ASSIGNMENT
Repeat each record below exactly, dropping the pictures.

Saved entries

= Beginning of Section =

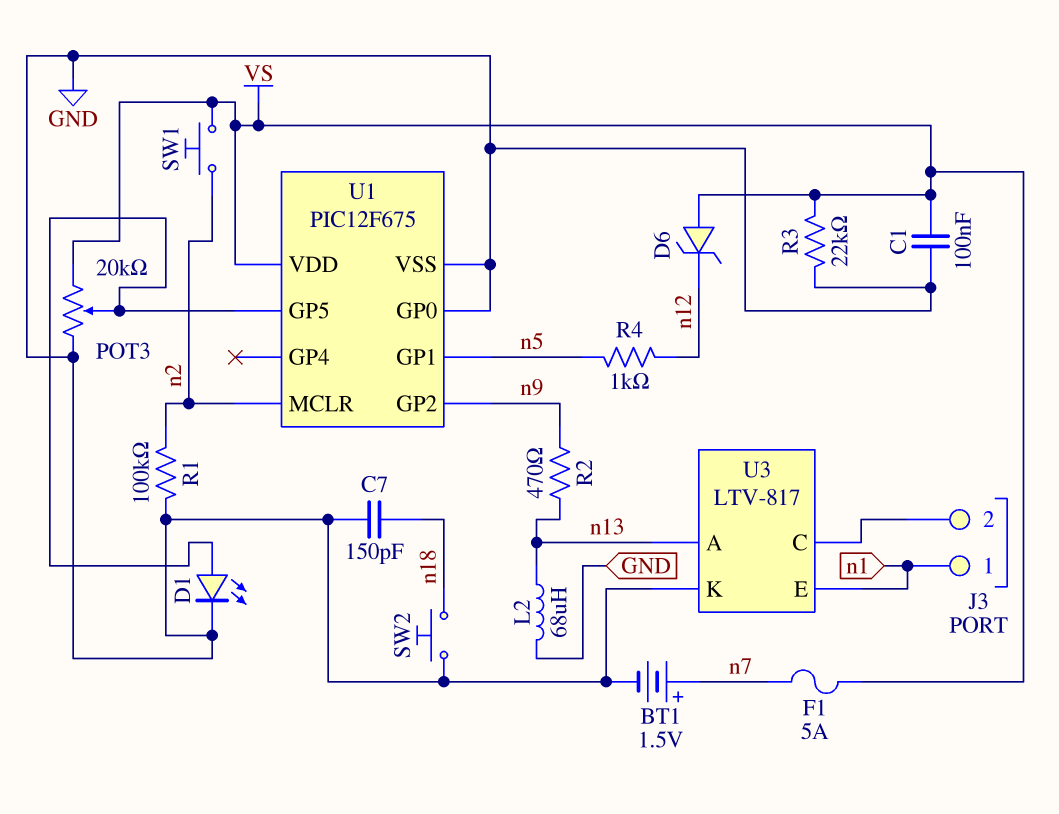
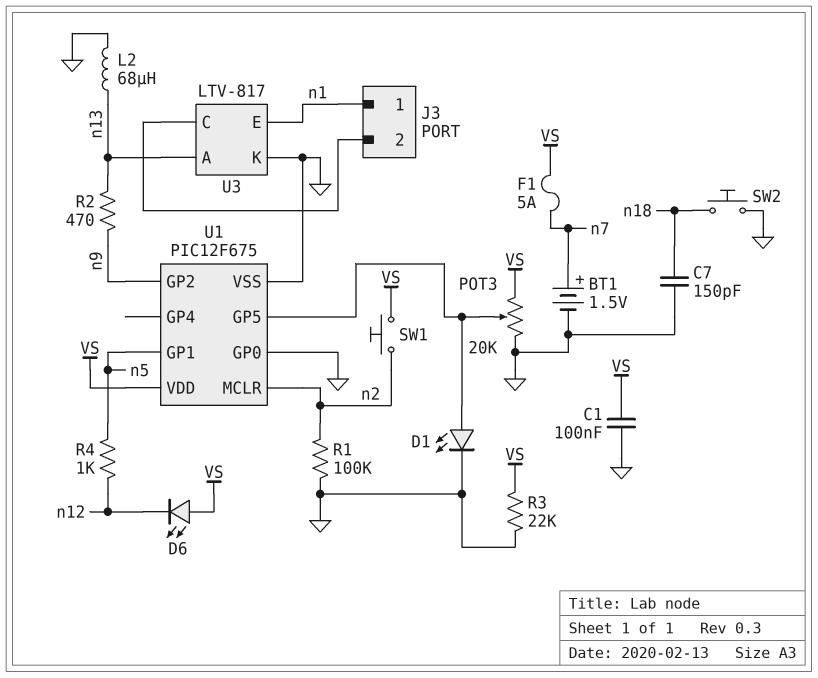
D6: zener (A VS, K n12) -> LED (A VS, K n12)

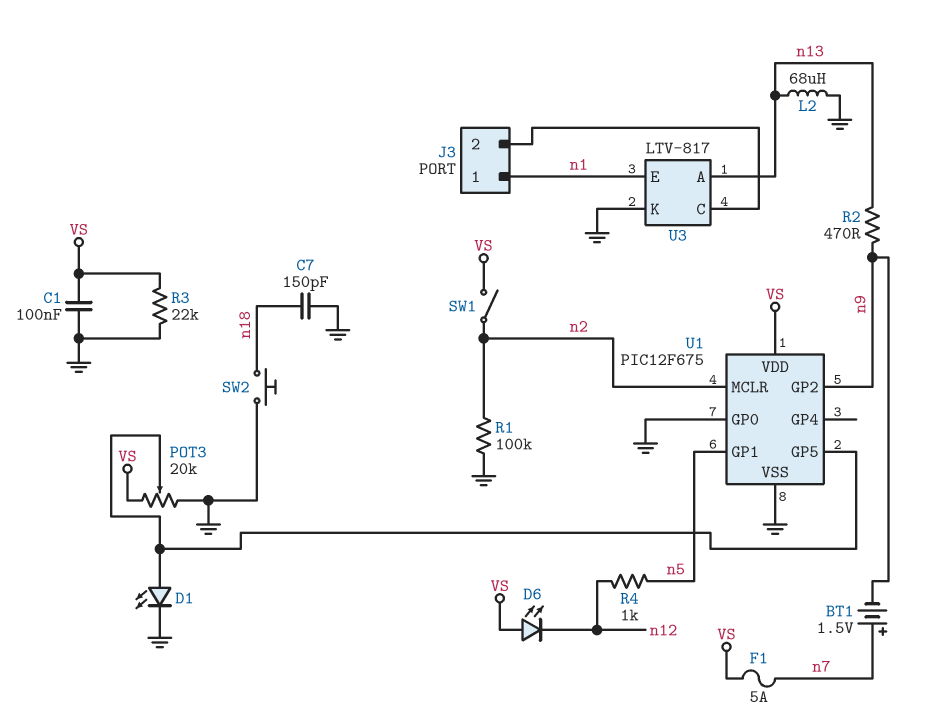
BT1: 1.5V (plus n7, minus GND) -> 1.5V (plus n7, minus n9)
SW1: button (VS, n2) -> switch (VS, n2)

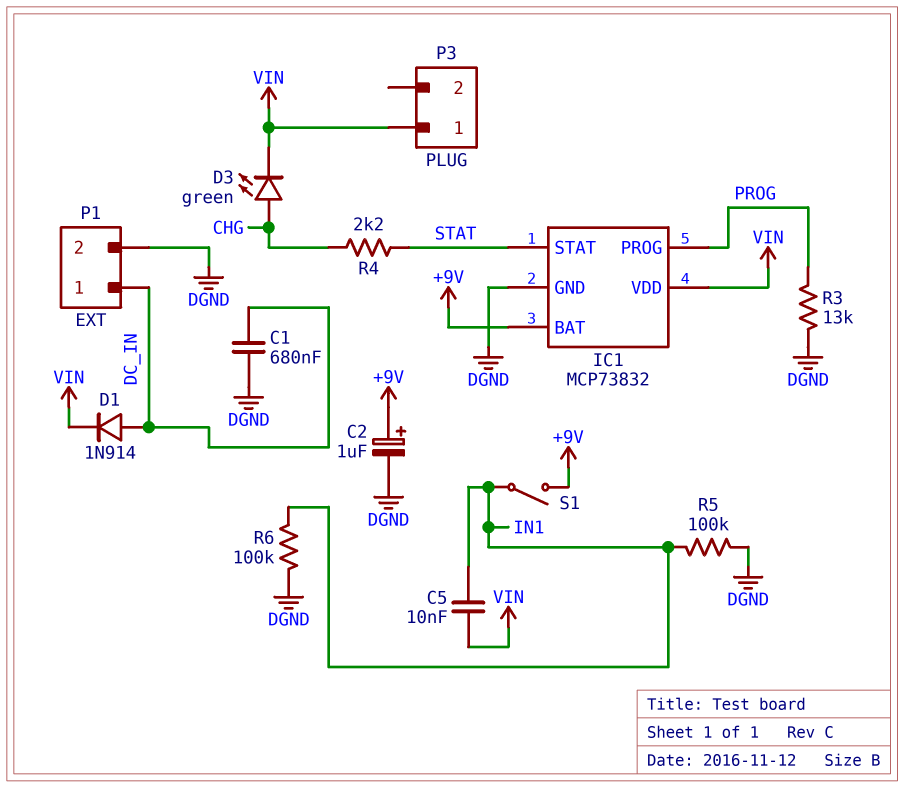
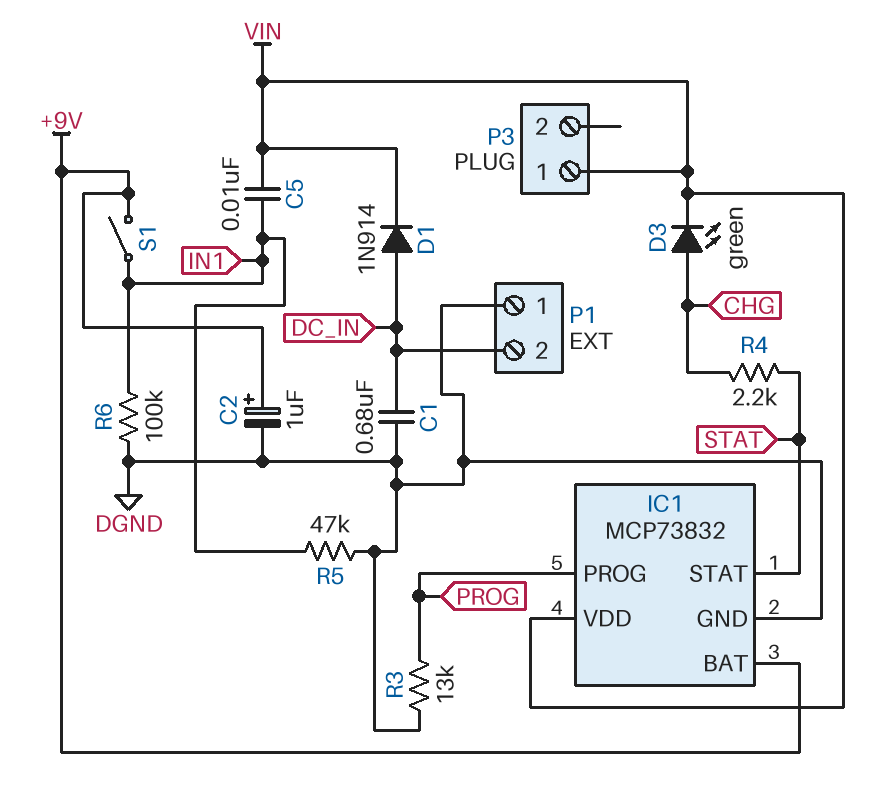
P1 pin 1: DC_IN -> DGND
P1 pin 2: DGND -> DC_IN
R5: 100k (DGND, IN1) -> 47k (DGND, IN1)

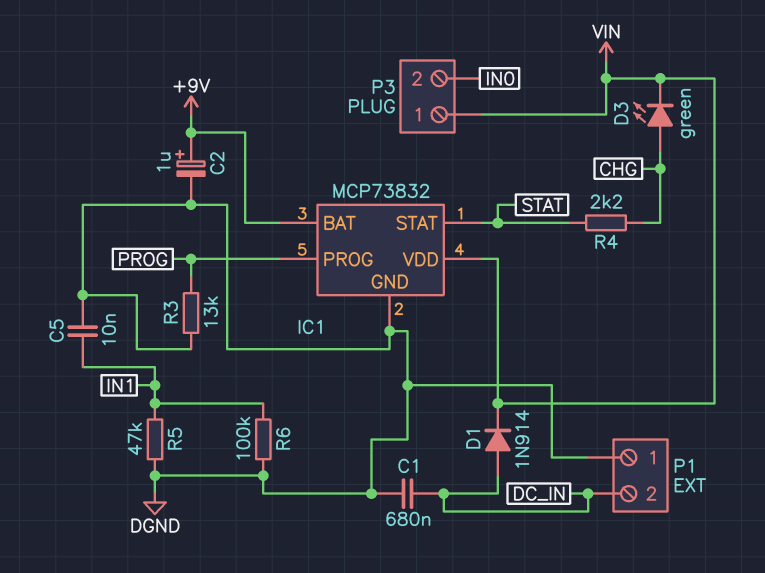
C5: 10nF (IN1, VIN) -> 10nF (DGND, IN1)
P3 pin 2: none -> IN0
S1: switch (+9V, IN1) -> none

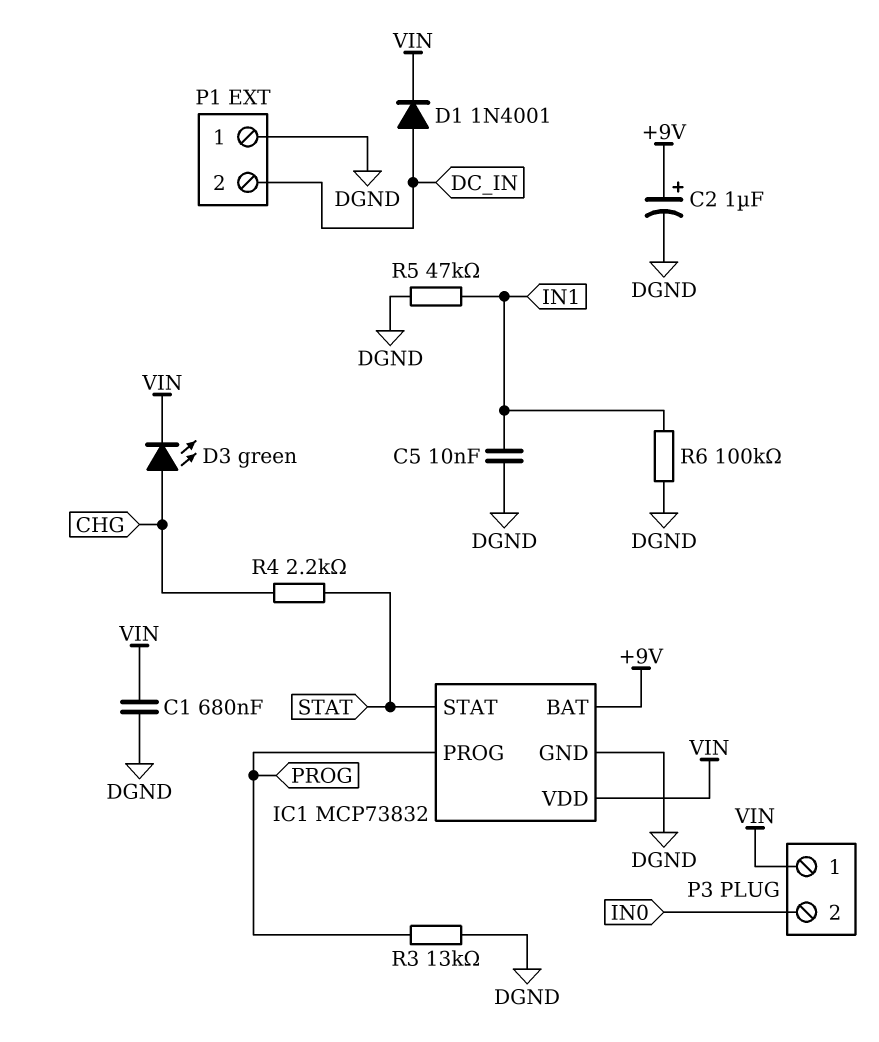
C1: 680nF (DC_IN, DGND) -> 680nF (DGND, VIN)
D1: diode 1N914 (A DC_IN, K VIN) -> diode 1N4001 (A DC_IN, K VIN)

= End of Section =

TASK ANSWER
D6: zener (A VS, K n12) -> LED (A VS, K n12)

BT1: 1.5V (plus n7, minus GND) -> 1.5V (plus n7, minus n9)
SW1: button (VS, n2) -> switch (VS, n2)

P1 pin 1: DC_IN -> DGND
P1 pin 2: DGND -> DC_IN
R5: 100k (DGND, IN1) -> 47k (DGND, IN1)

C5: 10nF (IN1, VIN) -> 10nF (DGND, IN1)
P3 pin 2: none -> IN0
S1: switch (+9V, IN1) -> none

C1: 680nF (DC_IN, DGND) -> 680nF (DGND, VIN)
D1: diode 1N914 (A DC_IN, K VIN) -> diode 1N4001 (A DC_IN, K VIN)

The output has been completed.